----- Given entries -----

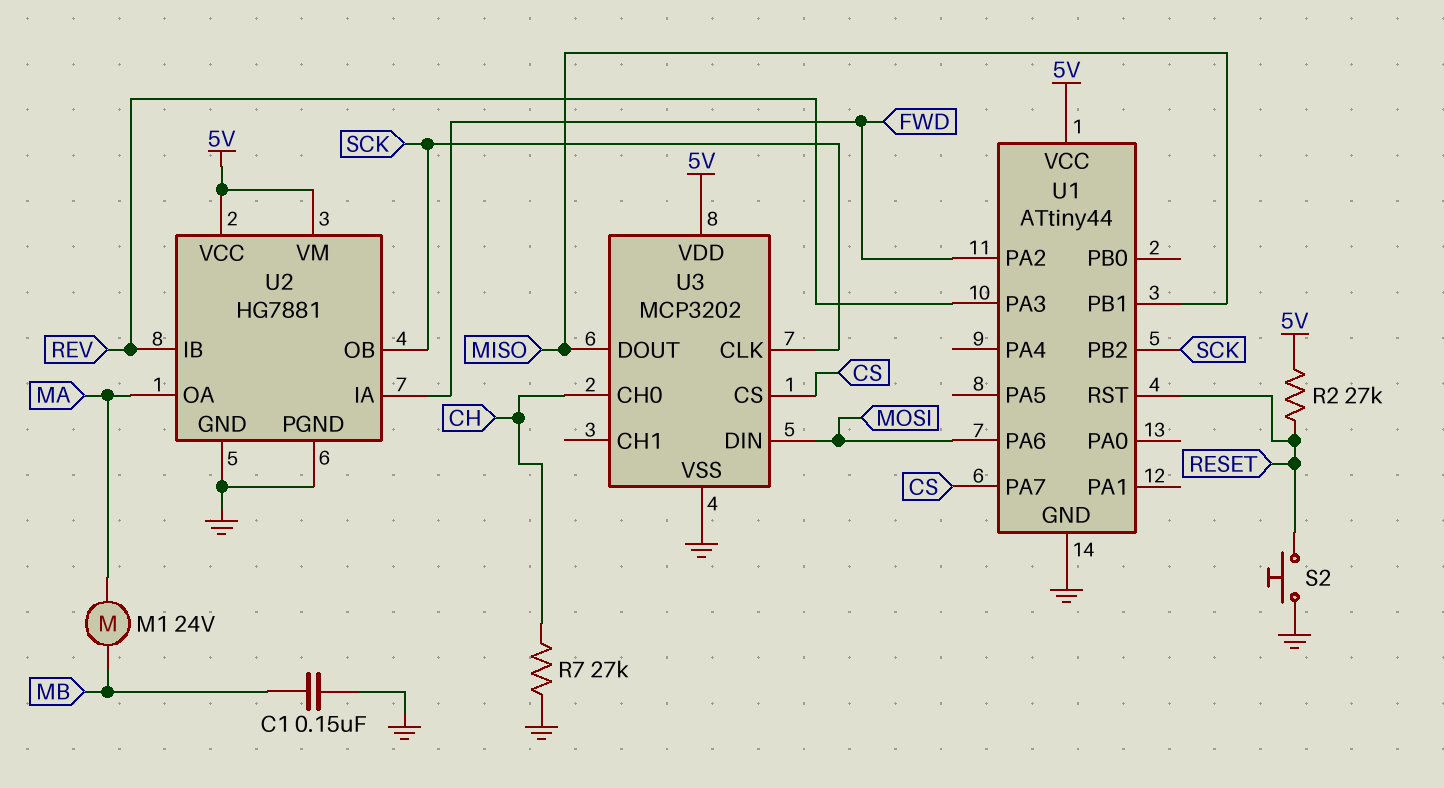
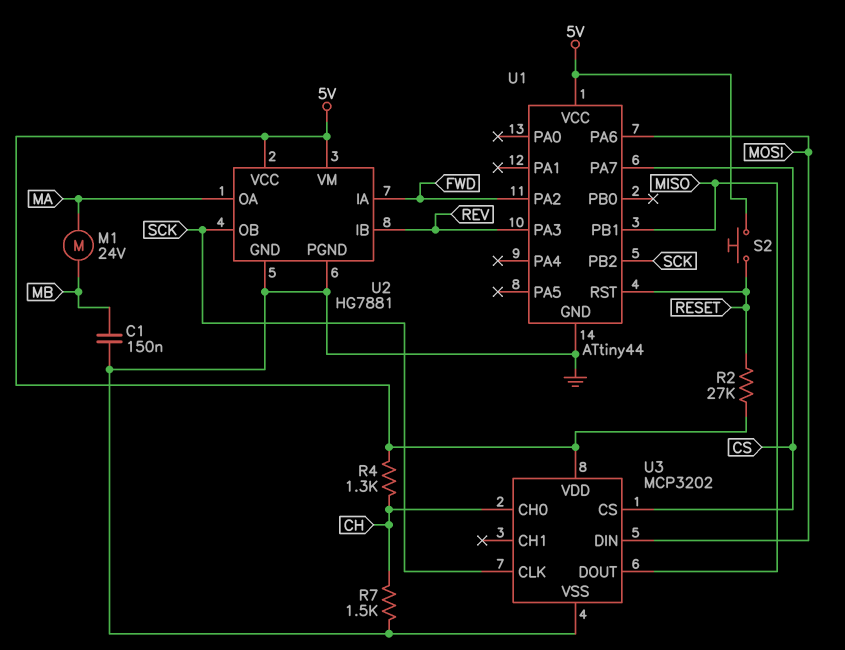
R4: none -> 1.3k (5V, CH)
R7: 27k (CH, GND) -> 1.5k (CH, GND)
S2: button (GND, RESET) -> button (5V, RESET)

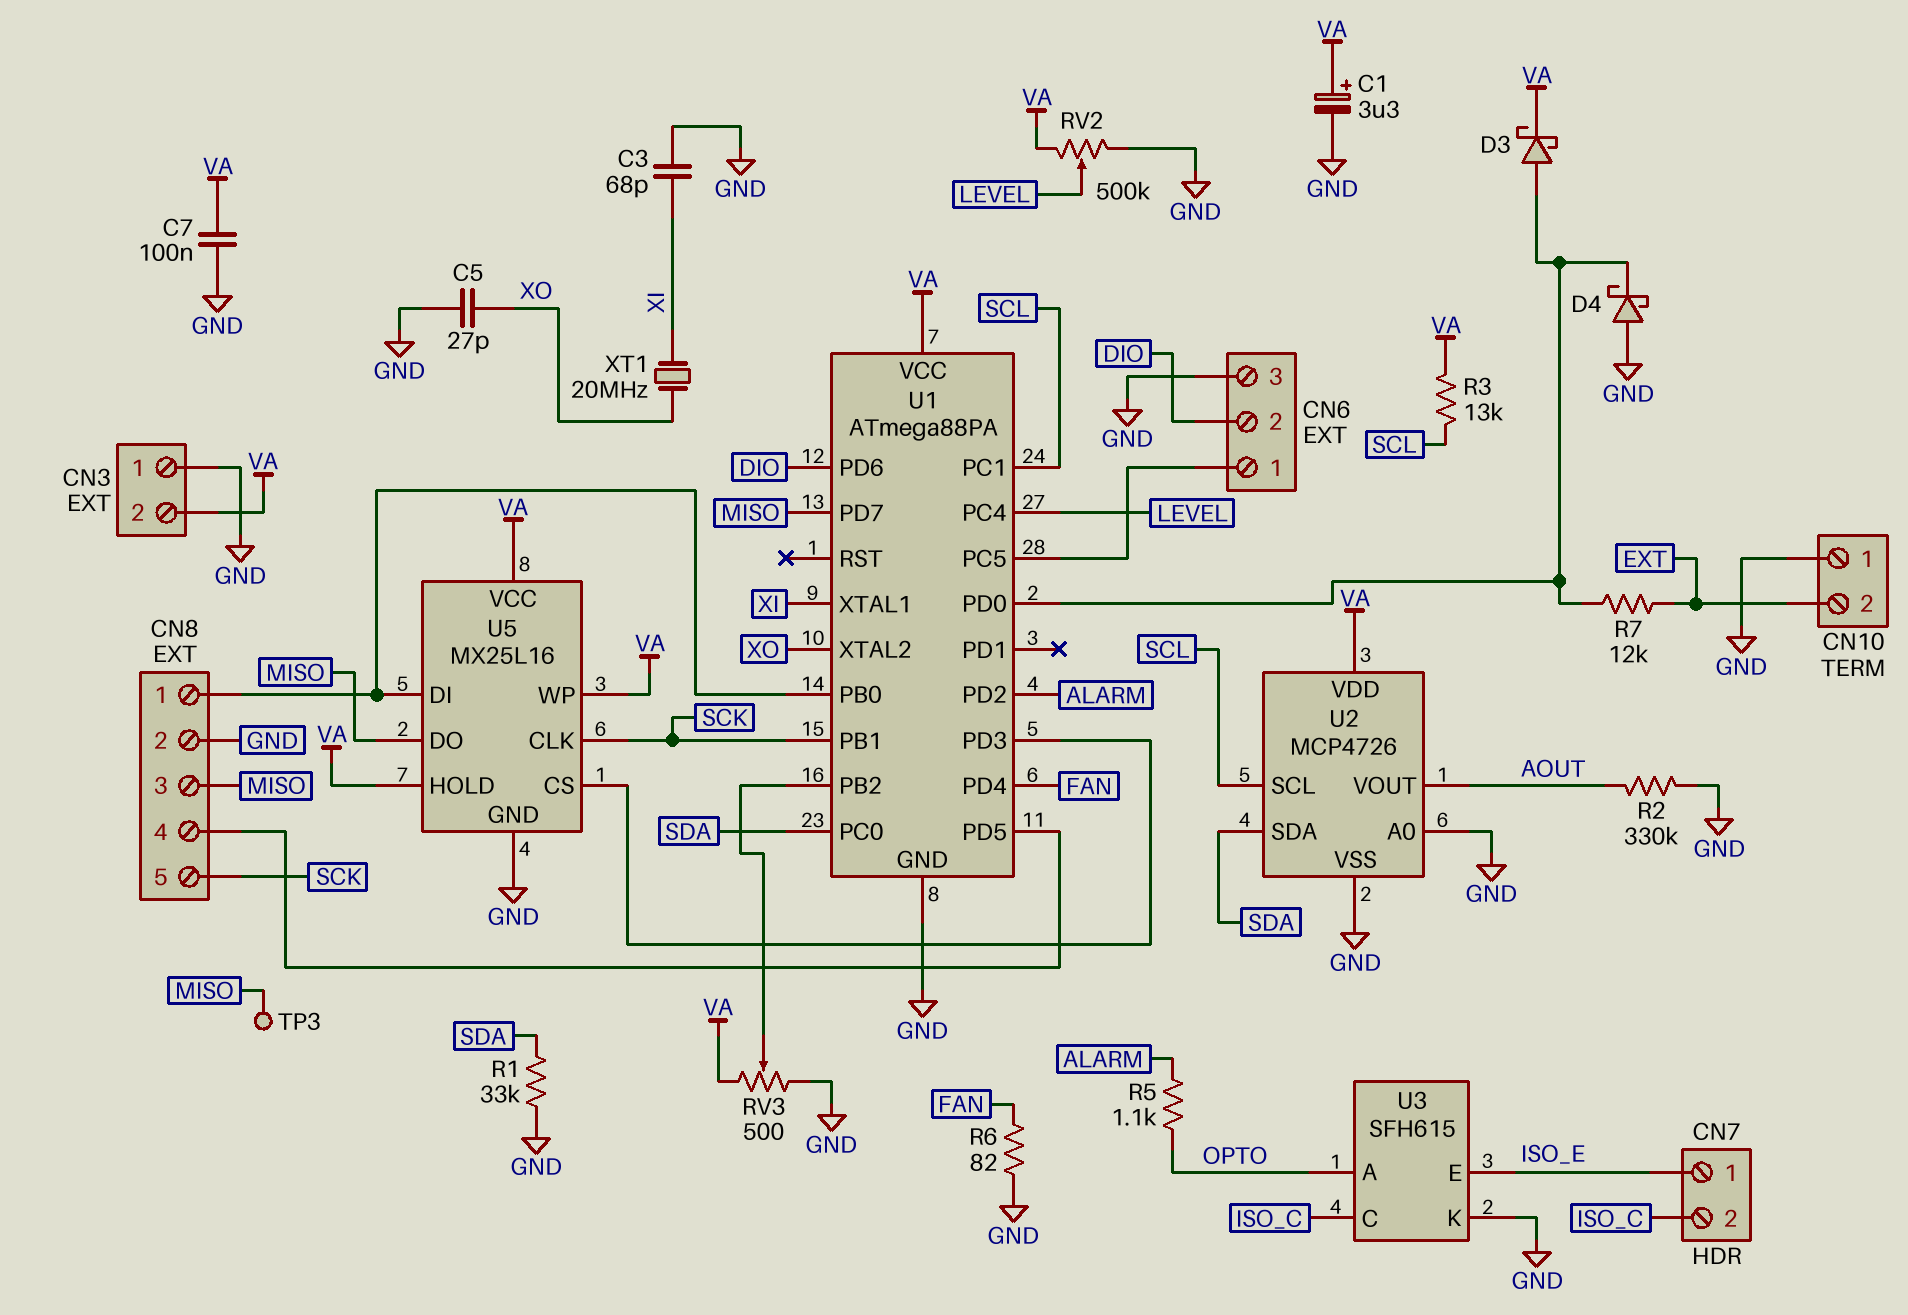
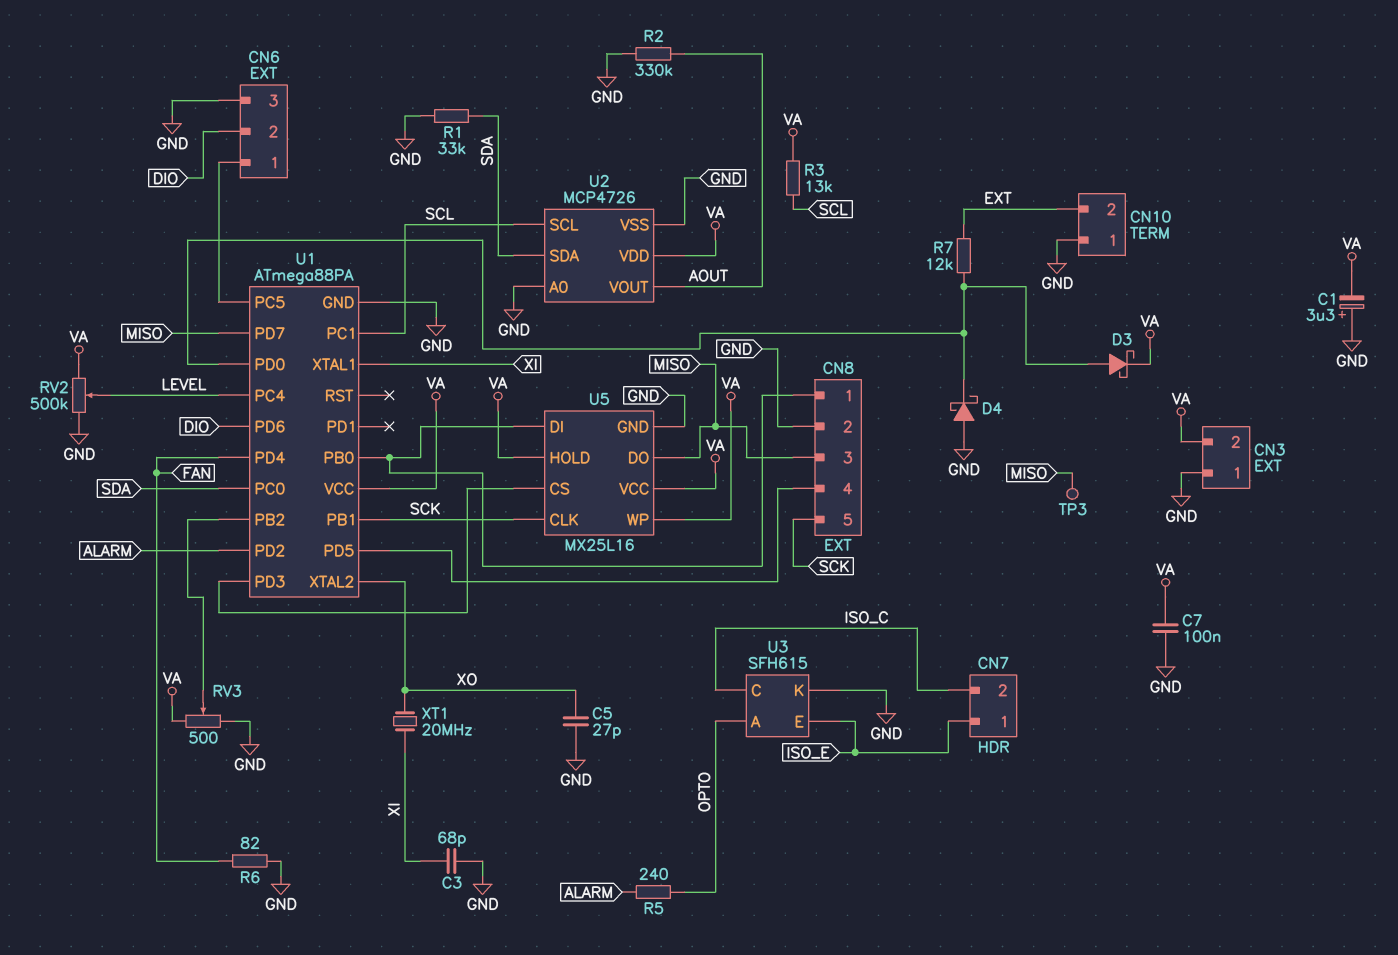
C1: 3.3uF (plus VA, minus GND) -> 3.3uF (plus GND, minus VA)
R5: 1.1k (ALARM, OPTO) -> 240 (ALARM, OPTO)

-----

▶ _Action item_
Nothing but the lines from the line containing "R7: 27k (CH, GND) -> 1.5k (CH, GND)" through the last line of the material may be output, and they must be copied exactly, without pictures.

▶ _Written solution_
R7: 27k (CH, GND) -> 1.5k (CH, GND)
S2: button (GND, RESET) -> button (5V, RESET)

C1: 3.3uF (plus VA, minus GND) -> 3.3uF (plus GND, minus VA)
R5: 1.1k (ALARM, OPTO) -> 240 (ALARM, OPTO)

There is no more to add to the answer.